■ EXERCISE REQUIREMENTS
Could you restate, word for word, the line that has "C1: 1uF (GND, NET7) -> none" and all lines following it through the end of the entries below?

■ Change listing data
== == ==
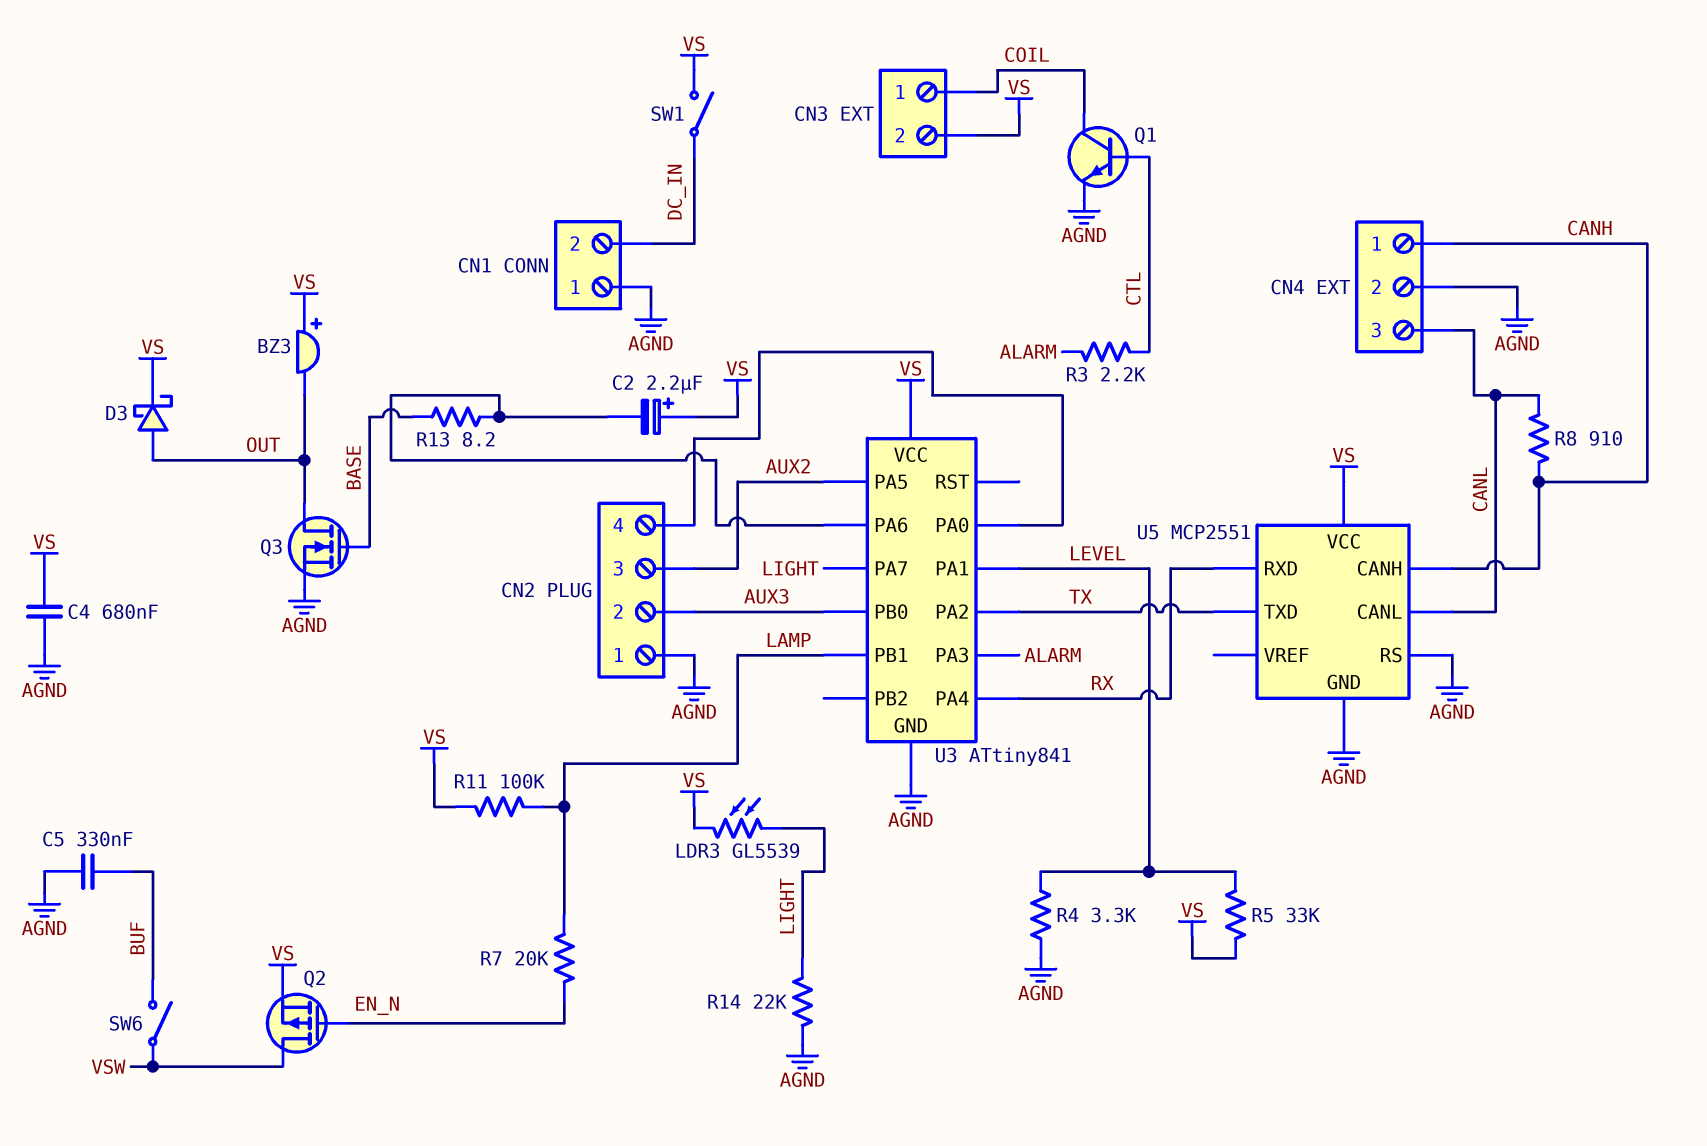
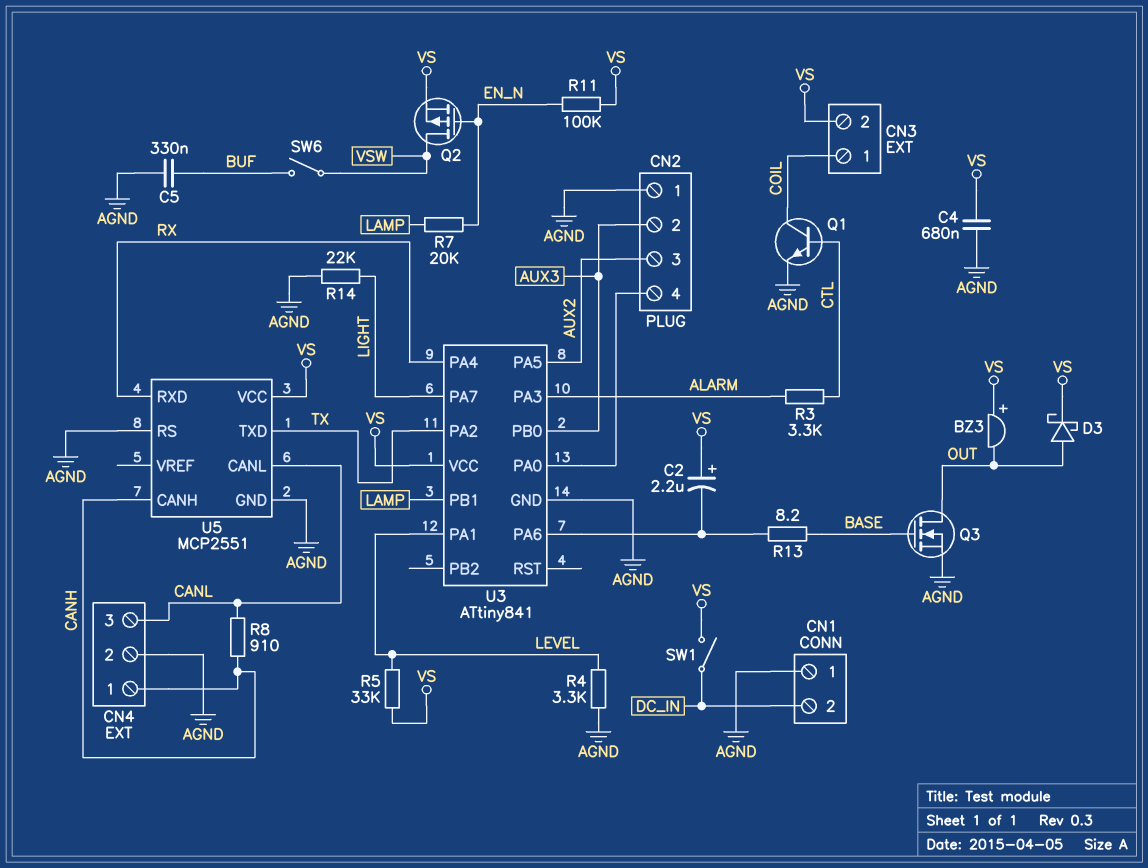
LDR3: GL5539 (LIGHT, VS) -> none
R3: 2.2k (ALARM, CTL) -> 3.3k (ALARM, CTL)
R11: 100k (LAMP, VS) -> 100k (EN_N, VS)

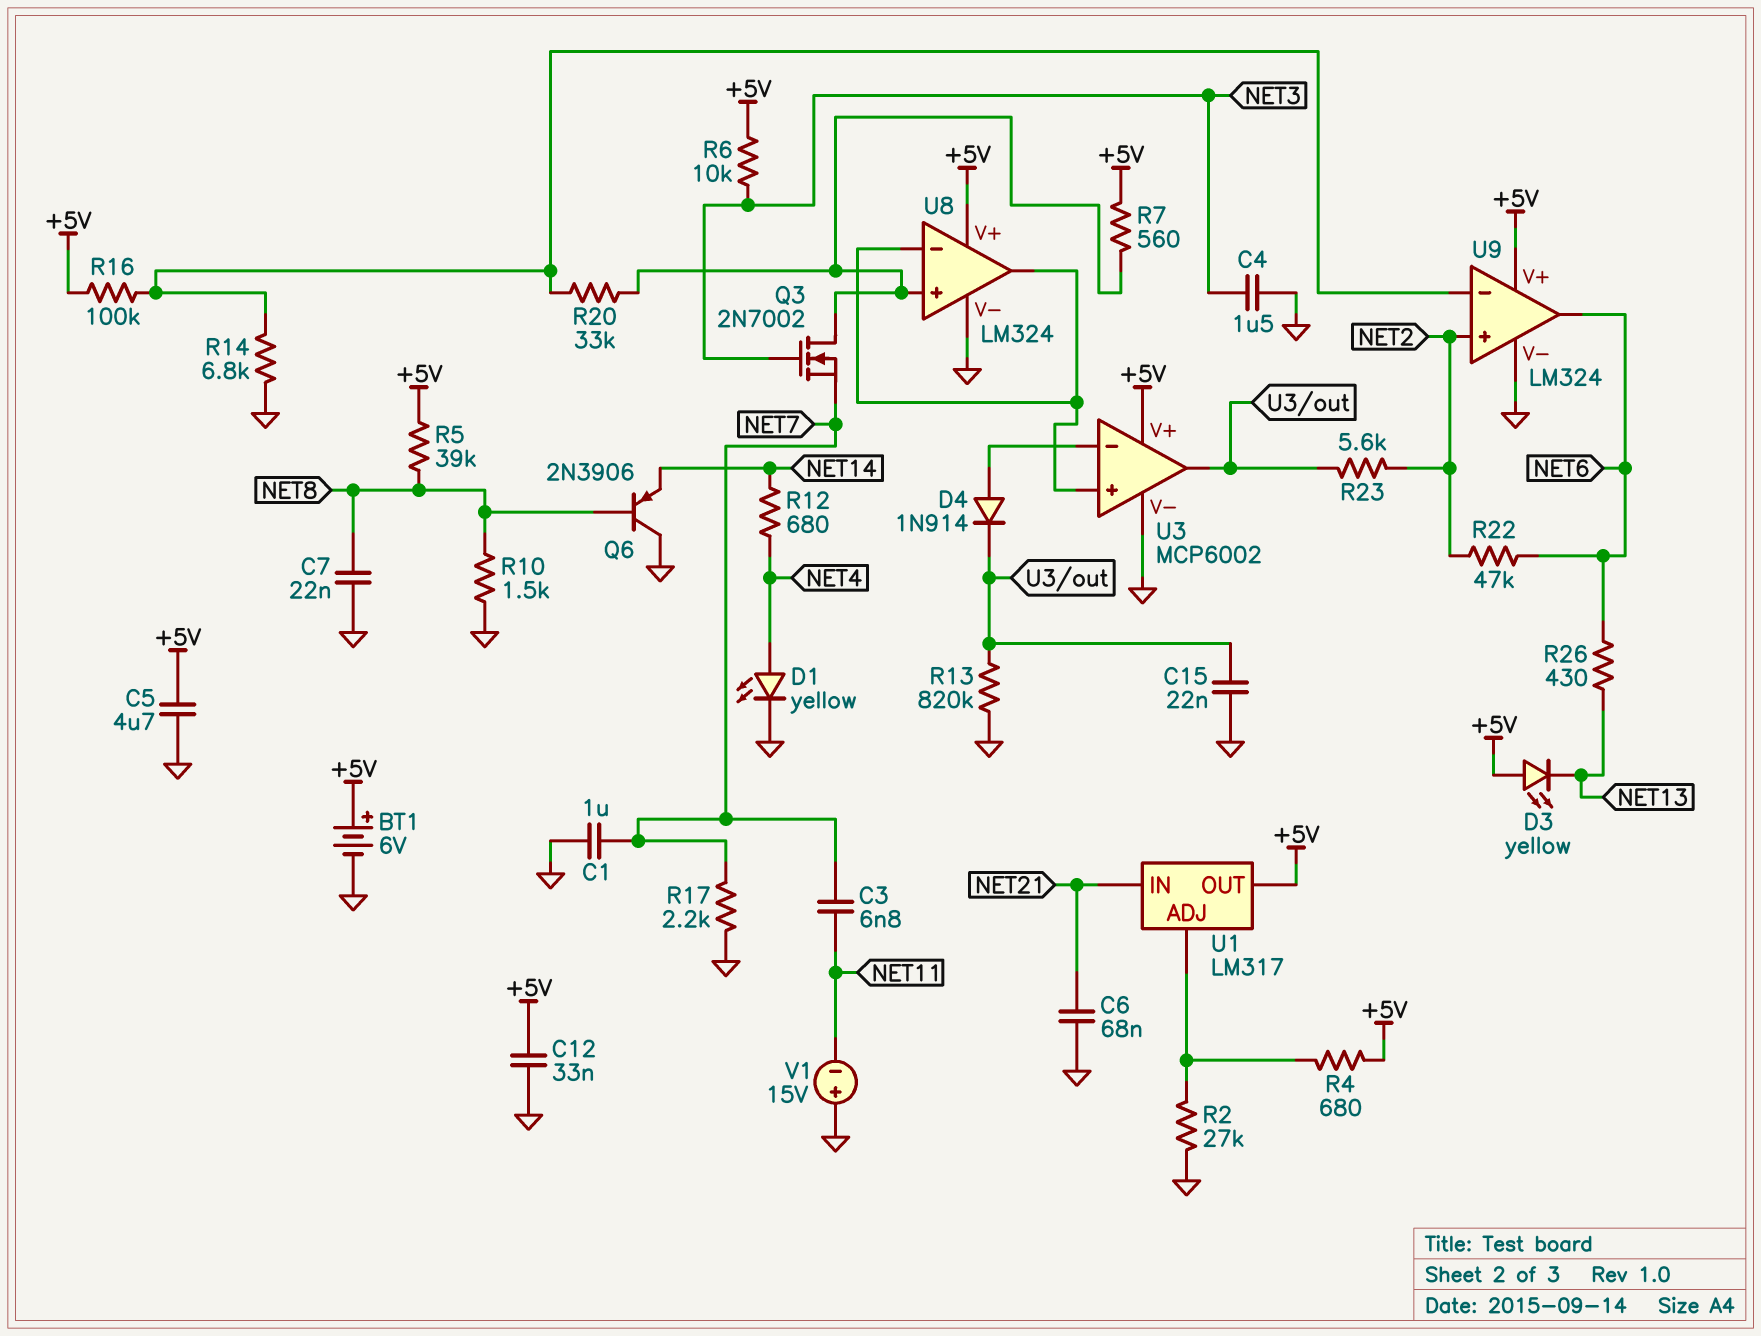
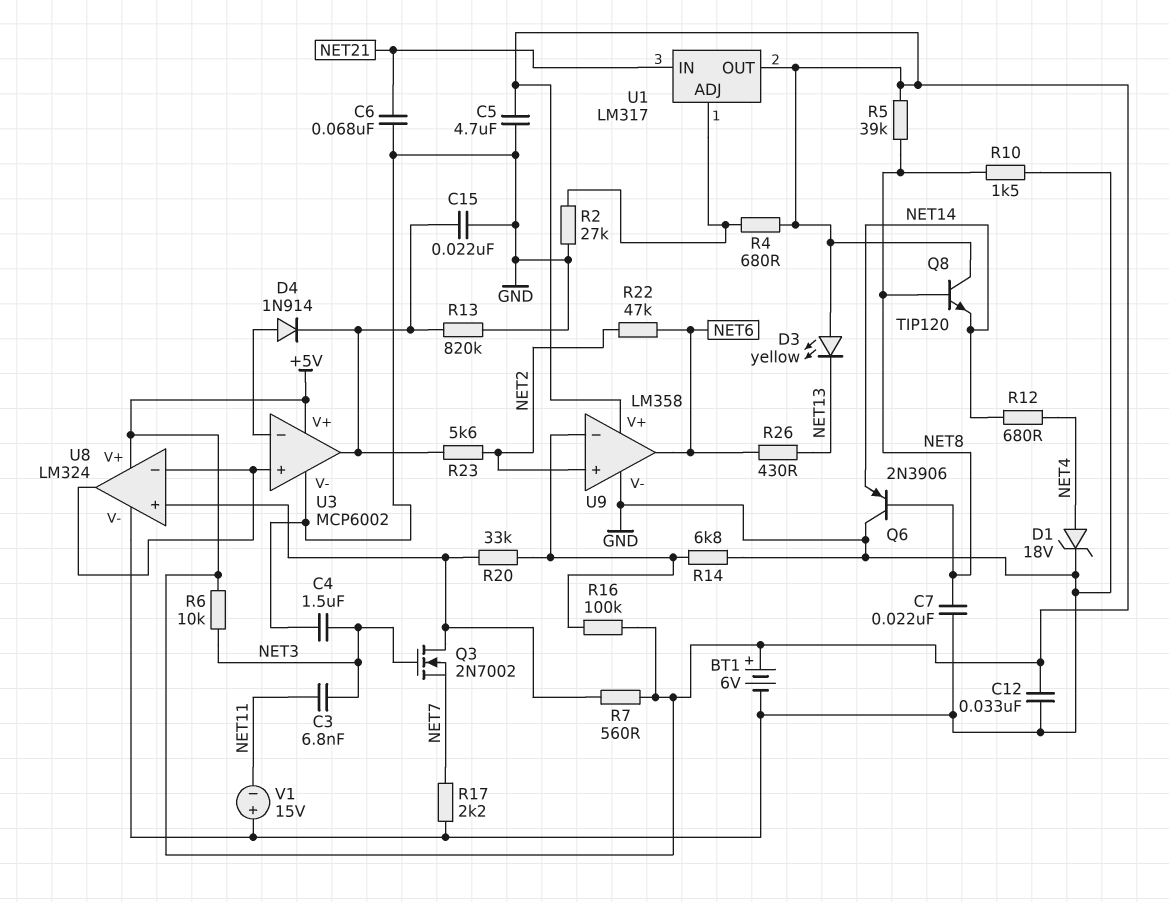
C1: 1uF (GND, NET7) -> none
C3: 6.8nF (NET7, NET11) -> 6.8nF (NET3, NET11)
D1: LED yellow (A NET4, K GND) -> zener 18V (A NET4, K GND)
Q8: none -> NPN TIP120 (B NET8, C +5V, E NET14)
U9: LM324 -> LM358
== == ==
■ TASK RESPONSE
C1: 1uF (GND, NET7) -> none
C3: 6.8nF (NET7, NET11) -> 6.8nF (NET3, NET11)
D1: LED yellow (A NET4, K GND) -> zener 18V (A NET4, K GND)
Q8: none -> NPN TIP120 (B NET8, C +5V, E NET14)
U9: LM324 -> LM358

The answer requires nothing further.